__What the task asks__:
The answer is the data below, repeated exactly, with no pictures included.
----------------------------------------
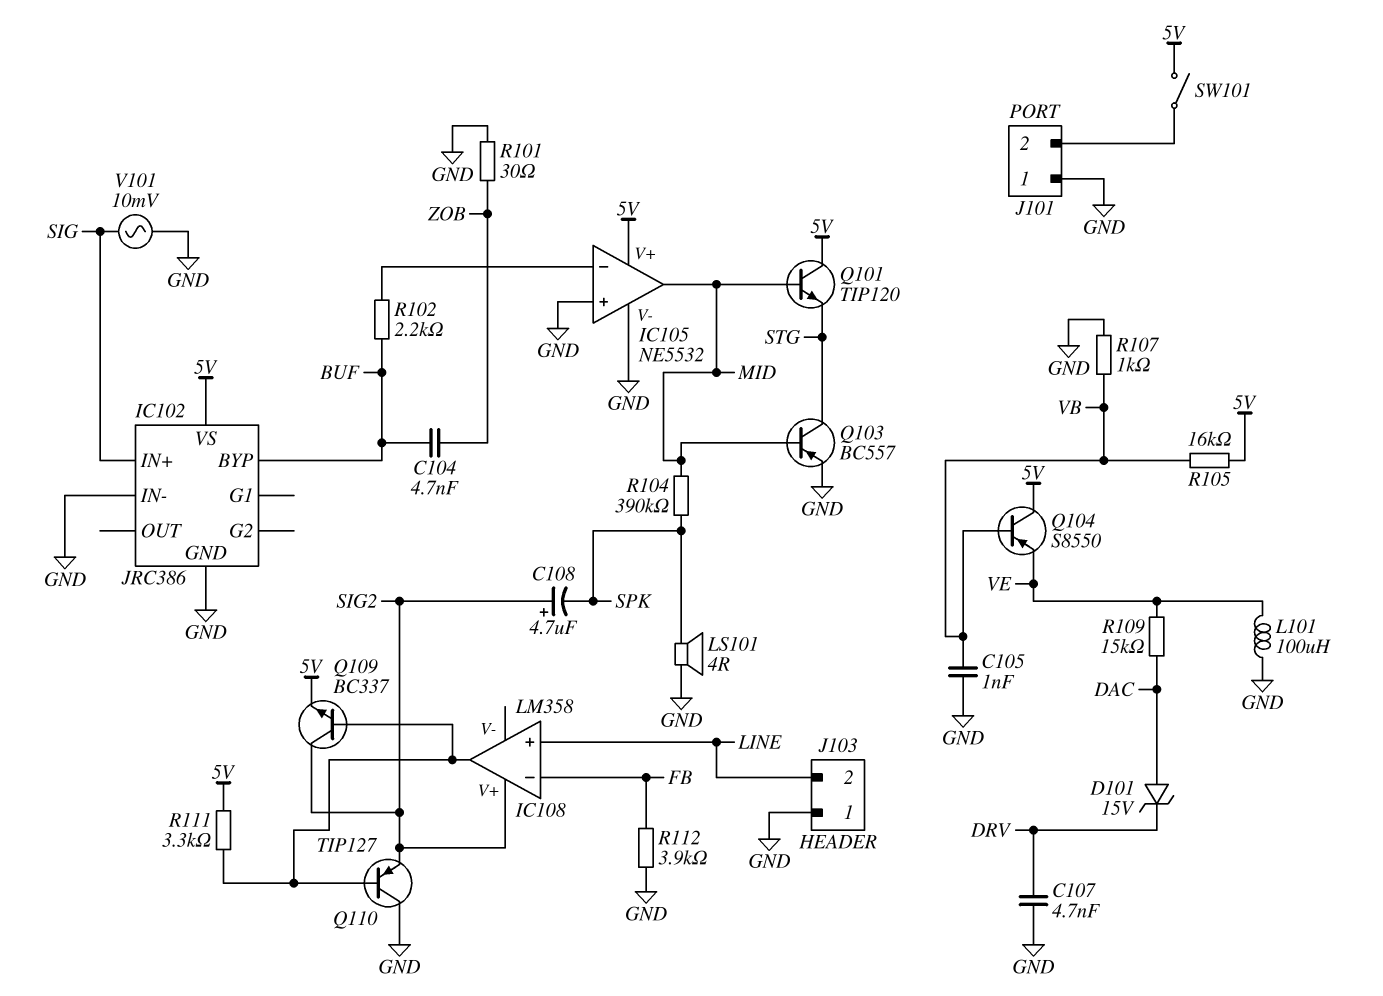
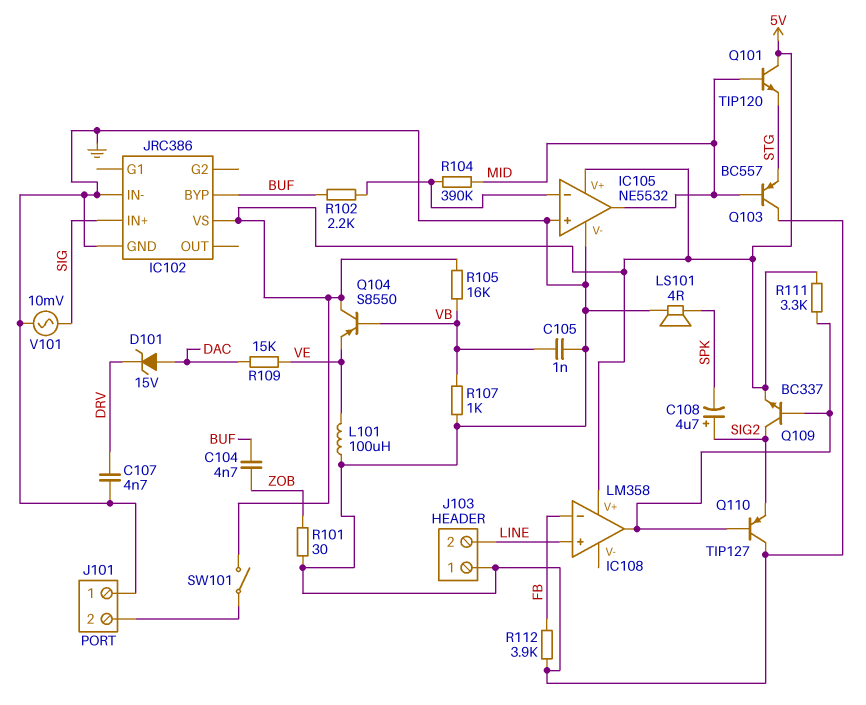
IC108 pin V+: SIG2 -> 5V
Q103: PNP BC557 (B MID, C STG, E GND) -> PNP BC557 (B MID, C GND, E STG)
R104: 390k (MID, SPK) -> 390k (IC105/in-, MID)

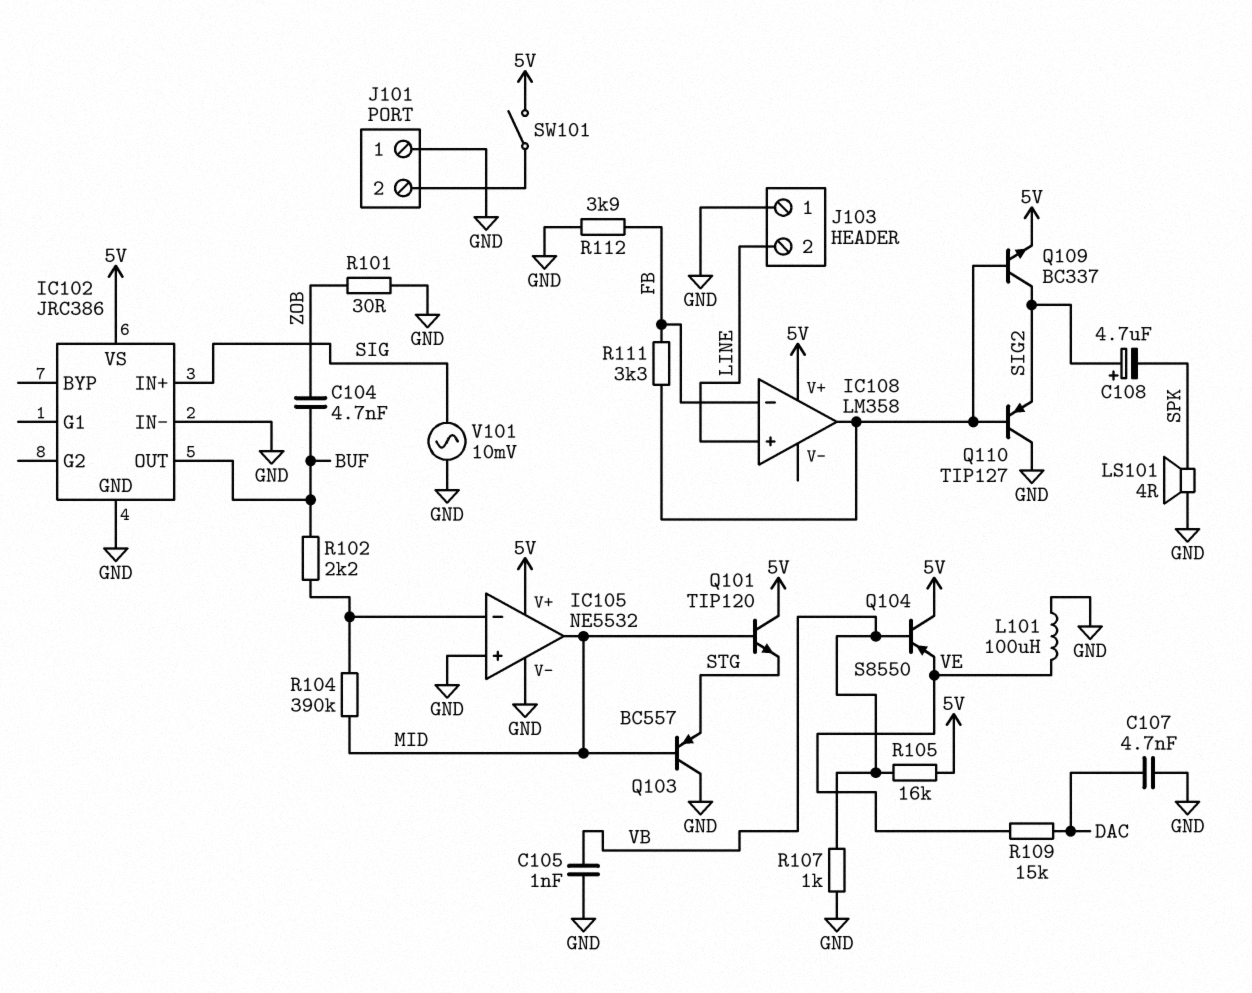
C107: 4.7nF (DRV, GND) -> 4.7nF (DAC, GND)
D101: zener 15V (A DAC, K DRV) -> none
IC102 pin BYP: BUF -> none
IC102 pin OUT: none -> BUF
R111: 3.3k (5V, IC108/out) -> 3.3k (FB, IC108/out)

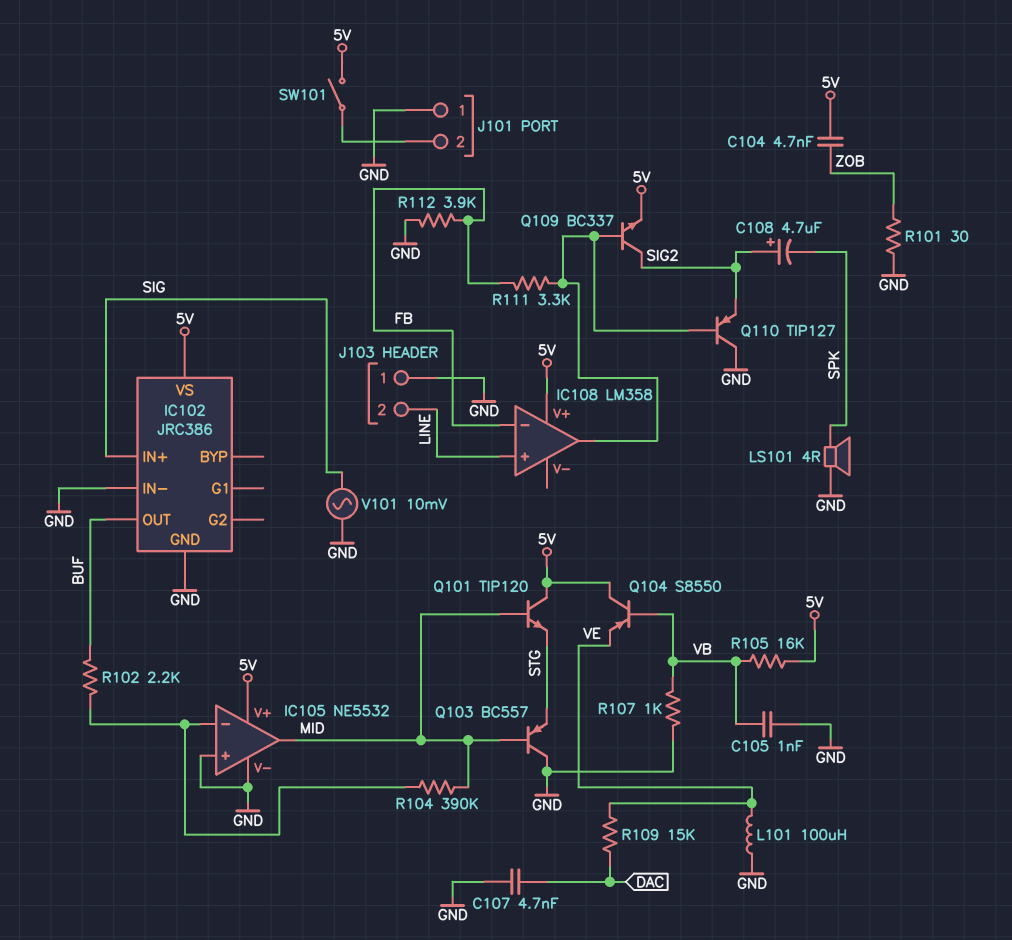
C104: 4.7nF (BUF, ZOB) -> 4.7nF (5V, ZOB)

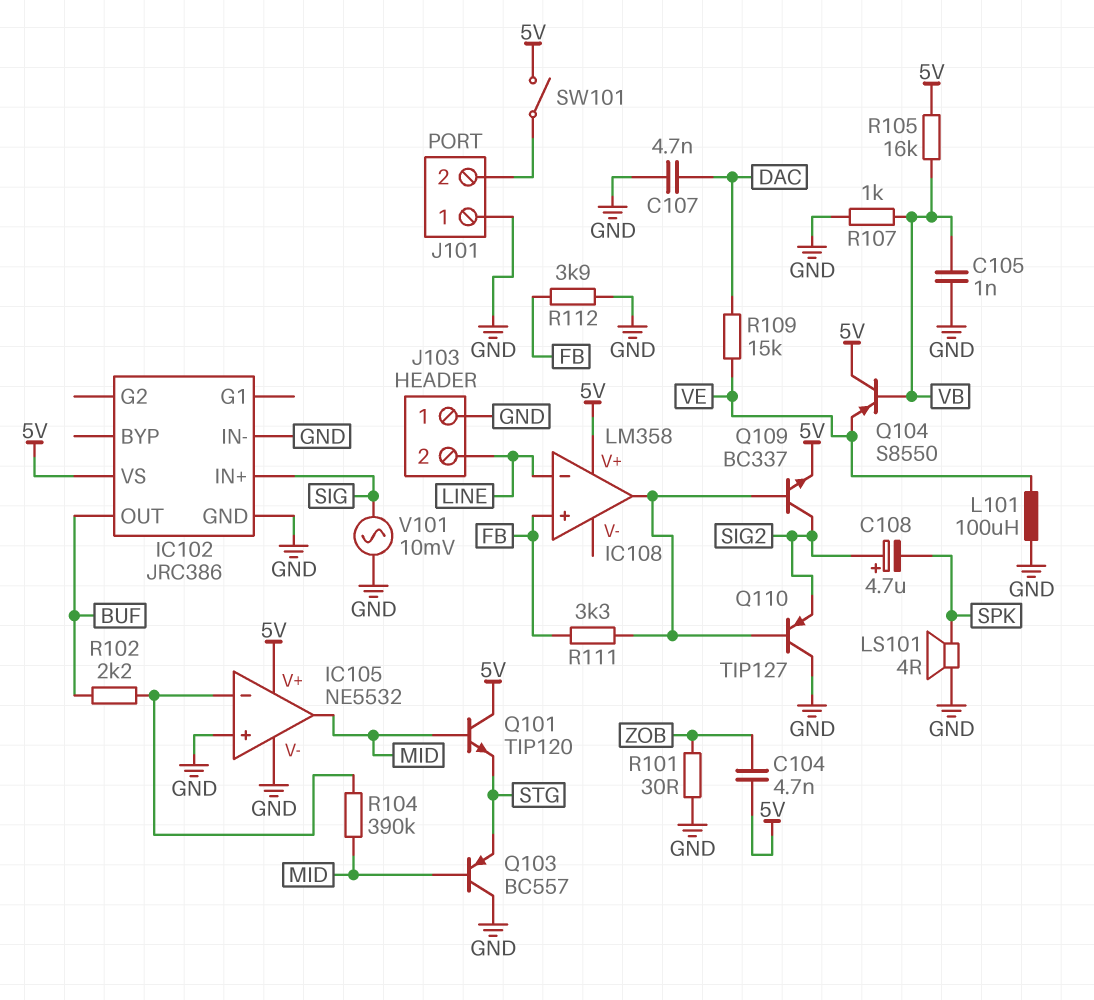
IC108 pin in+: LINE -> FB
IC108 pin in-: FB -> LINE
----------------------------------------
__Task result__:
IC108 pin V+: SIG2 -> 5V
Q103: PNP BC557 (B MID, C STG, E GND) -> PNP BC557 (B MID, C GND, E STG)
R104: 390k (MID, SPK) -> 390k (IC105/in-, MID)

C107: 4.7nF (DRV, GND) -> 4.7nF (DAC, GND)
D101: zener 15V (A DAC, K DRV) -> none
IC102 pin BYP: BUF -> none
IC102 pin OUT: none -> BUF
R111: 3.3k (5V, IC108/out) -> 3.3k (FB, IC108/out)

C104: 4.7nF (BUF, ZOB) -> 4.7nF (5V, ZOB)

IC108 pin in+: LINE -> FB
IC108 pin in-: FB -> LINE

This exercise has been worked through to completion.